- ABOUT THIS TASK
Take every line from the material that has the word "yellow" in it.

- MATERIAL FOR THIS EXERCISE
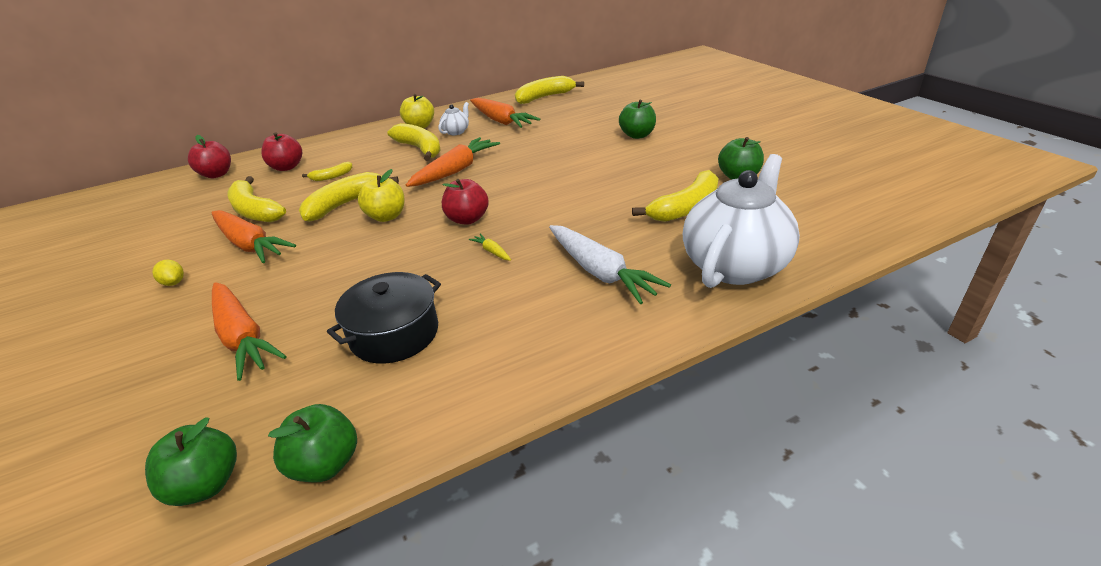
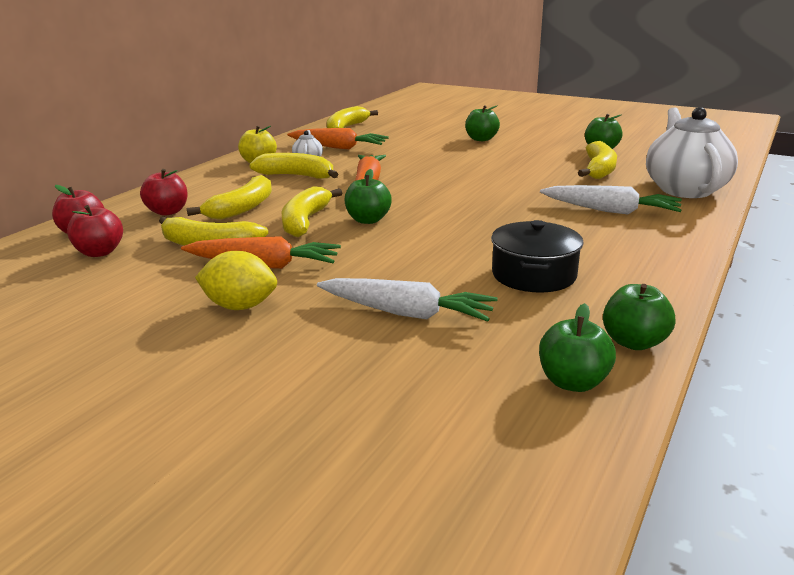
camera: 35 degrees left, 10 degrees down
yellow lemon [152,260,184,286] -> yellow lemon [195,251,277,310], size x1.93
orange carrot [212,282,287,381] -> white carrot [317,278,498,322]
yellow banana [302,162,352,181] -> yellow banana [187,175,272,220], size x1.93
yellow apple [358,169,404,222] -> green apple [344,169,392,224]
red apple [442,179,489,225] -> red apple moved to [67,205,123,257]
yellow carrot [469,233,511,261] -> none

- ANSWER TO THE EXERCISE
yellow lemon [152,260,184,286] -> yellow lemon [195,251,277,310], size x1.93
yellow banana [302,162,352,181] -> yellow banana [187,175,272,220], size x1.93
yellow apple [358,169,404,222] -> green apple [344,169,392,224]
yellow carrot [469,233,511,261] -> none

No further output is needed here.